## Set problem
Rewrite every row below, putting "box" wherever "cell" appears and changing nothing else.

## Task inputs
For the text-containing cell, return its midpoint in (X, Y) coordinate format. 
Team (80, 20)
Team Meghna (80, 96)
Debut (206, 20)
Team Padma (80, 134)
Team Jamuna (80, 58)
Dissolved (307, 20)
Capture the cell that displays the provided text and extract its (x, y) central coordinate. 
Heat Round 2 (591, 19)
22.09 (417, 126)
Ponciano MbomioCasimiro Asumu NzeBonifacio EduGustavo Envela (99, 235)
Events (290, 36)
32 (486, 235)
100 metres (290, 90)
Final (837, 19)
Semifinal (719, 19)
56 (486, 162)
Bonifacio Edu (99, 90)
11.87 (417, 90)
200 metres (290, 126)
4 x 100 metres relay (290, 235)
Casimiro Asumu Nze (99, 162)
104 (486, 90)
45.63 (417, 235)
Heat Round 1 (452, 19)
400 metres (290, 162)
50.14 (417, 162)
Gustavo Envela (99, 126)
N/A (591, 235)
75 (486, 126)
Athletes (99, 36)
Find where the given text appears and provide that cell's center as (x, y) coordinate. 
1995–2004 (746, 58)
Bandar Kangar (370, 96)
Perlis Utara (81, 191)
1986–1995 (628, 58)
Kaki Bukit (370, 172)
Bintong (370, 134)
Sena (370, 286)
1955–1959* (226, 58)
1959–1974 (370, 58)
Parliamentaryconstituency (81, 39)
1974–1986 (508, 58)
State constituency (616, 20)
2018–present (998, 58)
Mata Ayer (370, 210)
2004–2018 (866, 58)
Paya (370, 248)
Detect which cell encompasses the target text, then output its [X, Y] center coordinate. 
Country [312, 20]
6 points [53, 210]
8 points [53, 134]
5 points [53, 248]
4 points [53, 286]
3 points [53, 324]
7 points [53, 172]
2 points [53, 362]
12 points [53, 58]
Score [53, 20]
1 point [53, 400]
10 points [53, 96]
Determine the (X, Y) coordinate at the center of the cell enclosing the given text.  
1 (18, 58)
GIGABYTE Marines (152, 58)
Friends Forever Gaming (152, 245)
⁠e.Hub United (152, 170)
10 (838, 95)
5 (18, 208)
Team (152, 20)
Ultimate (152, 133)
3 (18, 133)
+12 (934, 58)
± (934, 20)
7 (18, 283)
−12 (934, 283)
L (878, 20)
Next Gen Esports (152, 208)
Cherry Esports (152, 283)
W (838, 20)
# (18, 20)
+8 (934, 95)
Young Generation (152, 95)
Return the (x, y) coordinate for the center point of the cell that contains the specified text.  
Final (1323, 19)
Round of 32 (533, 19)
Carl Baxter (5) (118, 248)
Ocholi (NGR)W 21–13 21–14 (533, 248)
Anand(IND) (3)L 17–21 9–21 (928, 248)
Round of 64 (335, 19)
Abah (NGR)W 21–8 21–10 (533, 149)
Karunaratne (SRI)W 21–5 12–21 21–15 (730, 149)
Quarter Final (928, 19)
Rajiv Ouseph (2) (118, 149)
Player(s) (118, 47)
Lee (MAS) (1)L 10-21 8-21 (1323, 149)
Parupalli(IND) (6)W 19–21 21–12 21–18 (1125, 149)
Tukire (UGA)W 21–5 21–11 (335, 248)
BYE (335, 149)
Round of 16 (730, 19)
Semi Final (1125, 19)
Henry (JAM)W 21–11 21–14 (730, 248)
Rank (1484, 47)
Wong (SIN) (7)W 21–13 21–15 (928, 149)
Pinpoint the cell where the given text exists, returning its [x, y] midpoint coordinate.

## Answer to this exercise
For the text-containing box, return its midpoint in (X, Y) coordinate format. 
Team (80, 20)
Team Meghna (80, 96)
Debut (206, 20)
Team Padma (80, 134)
Team Jamuna (80, 58)
Dissolved (307, 20)
Capture the box that displays the provided text and extract its (x, y) central coordinate. 
Heat Round 2 (591, 19)
22.09 (417, 126)
Ponciano MbomioCasimiro Asumu NzeBonifacio EduGustavo Envela (99, 235)
Events (290, 36)
32 (486, 235)
100 metres (290, 90)
Final (837, 19)
Semifinal (719, 19)
56 (486, 162)
Bonifacio Edu (99, 90)
11.87 (417, 90)
200 metres (290, 126)
4 x 100 metres relay (290, 235)
Casimiro Asumu Nze (99, 162)
104 (486, 90)
45.63 (417, 235)
Heat Round 1 (452, 19)
400 metres (290, 162)
50.14 (417, 162)
Gustavo Envela (99, 126)
N/A (591, 235)
75 (486, 126)
Athletes (99, 36)
Find where the given text appears and provide that box's center as (x, y) coordinate. 
1995–2004 (746, 58)
Bandar Kangar (370, 96)
Perlis Utara (81, 191)
1986–1995 (628, 58)
Kaki Bukit (370, 172)
Bintong (370, 134)
Sena (370, 286)
1955–1959* (226, 58)
1959–1974 (370, 58)
Parliamentaryconstituency (81, 39)
1974–1986 (508, 58)
State constituency (616, 20)
2018–present (998, 58)
Mata Ayer (370, 210)
2004–2018 (866, 58)
Paya (370, 248)
Detect which box encompasses the target text, then output its [X, Y] center coordinate. 
Country [312, 20]
6 points [53, 210]
8 points [53, 134]
5 points [53, 248]
4 points [53, 286]
3 points [53, 324]
7 points [53, 172]
2 points [53, 362]
12 points [53, 58]
Score [53, 20]
1 point [53, 400]
10 points [53, 96]
Determine the (X, Y) coordinate at the center of the box enclosing the given text.  
1 (18, 58)
GIGABYTE Marines (152, 58)
Friends Forever Gaming (152, 245)
⁠e.Hub United (152, 170)
10 (838, 95)
5 (18, 208)
Team (152, 20)
Ultimate (152, 133)
3 (18, 133)
+12 (934, 58)
± (934, 20)
7 (18, 283)
−12 (934, 283)
L (878, 20)
Next Gen Esports (152, 208)
Cherry Esports (152, 283)
W (838, 20)
# (18, 20)
+8 (934, 95)
Young Generation (152, 95)
Return the (x, y) coordinate for the center point of the box that contains the specified text.  
Final (1323, 19)
Round of 32 (533, 19)
Carl Baxter (5) (118, 248)
Ocholi (NGR)W 21–13 21–14 (533, 248)
Anand(IND) (3)L 17–21 9–21 (928, 248)
Round of 64 (335, 19)
Abah (NGR)W 21–8 21–10 (533, 149)
Karunaratne (SRI)W 21–5 12–21 21–15 (730, 149)
Quarter Final (928, 19)
Rajiv Ouseph (2) (118, 149)
Player(s) (118, 47)
Lee (MAS) (1)L 10-21 8-21 (1323, 149)
Parupalli(IND) (6)W 19–21 21–12 21–18 (1125, 149)
Tukire (UGA)W 21–5 21–11 (335, 248)
BYE (335, 149)
Round of 16 (730, 19)
Semi Final (1125, 19)
Henry (JAM)W 21–11 21–14 (730, 248)
Rank (1484, 47)
Wong (SIN) (7)W 21–13 21–15 (928, 149)
Pinpoint the box where the given text exists, returning its [x, y] midpoint coordinate.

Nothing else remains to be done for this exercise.